Update everything from the start of the records down to the line containing "1: (542, 481)" by writing those lines out again with "Track" changed to "Follow". Keep everything else the same.

Collected data entries:
»»

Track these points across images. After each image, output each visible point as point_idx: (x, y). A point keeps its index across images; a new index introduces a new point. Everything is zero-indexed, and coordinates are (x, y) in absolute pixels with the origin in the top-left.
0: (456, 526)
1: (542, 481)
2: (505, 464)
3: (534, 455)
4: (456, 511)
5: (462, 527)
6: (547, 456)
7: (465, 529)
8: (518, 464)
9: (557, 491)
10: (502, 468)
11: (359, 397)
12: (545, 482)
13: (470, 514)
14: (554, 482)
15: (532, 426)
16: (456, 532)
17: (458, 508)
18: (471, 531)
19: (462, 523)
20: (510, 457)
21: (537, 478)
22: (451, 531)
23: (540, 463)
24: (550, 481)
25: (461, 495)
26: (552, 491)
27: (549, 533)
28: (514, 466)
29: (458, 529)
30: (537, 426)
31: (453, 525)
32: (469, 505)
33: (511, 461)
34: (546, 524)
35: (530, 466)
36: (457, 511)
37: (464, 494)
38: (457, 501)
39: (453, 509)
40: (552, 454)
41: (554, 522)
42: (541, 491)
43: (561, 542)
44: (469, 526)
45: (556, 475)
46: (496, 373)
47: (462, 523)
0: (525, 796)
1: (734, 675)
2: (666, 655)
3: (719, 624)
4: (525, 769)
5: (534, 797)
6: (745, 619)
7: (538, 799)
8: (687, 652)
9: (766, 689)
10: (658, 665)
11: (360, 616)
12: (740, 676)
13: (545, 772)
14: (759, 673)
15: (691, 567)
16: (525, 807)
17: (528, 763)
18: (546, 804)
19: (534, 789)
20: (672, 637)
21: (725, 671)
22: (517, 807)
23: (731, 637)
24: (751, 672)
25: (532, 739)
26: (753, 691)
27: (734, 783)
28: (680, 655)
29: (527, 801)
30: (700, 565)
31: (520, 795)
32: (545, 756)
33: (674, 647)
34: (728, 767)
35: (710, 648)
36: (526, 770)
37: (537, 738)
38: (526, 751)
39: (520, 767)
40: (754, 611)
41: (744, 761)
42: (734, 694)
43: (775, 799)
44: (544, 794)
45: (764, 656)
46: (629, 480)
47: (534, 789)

««

### Exercise result
Follow these points across images. After each image, output each visible point as point_idx: (x, y). A point keeps its index across images; a new index introduces a new point. Everything is zero-indexed, and coordinates are (x, y) in absolute pixels with the origin in the top-left.
0: (456, 526)
1: (542, 481)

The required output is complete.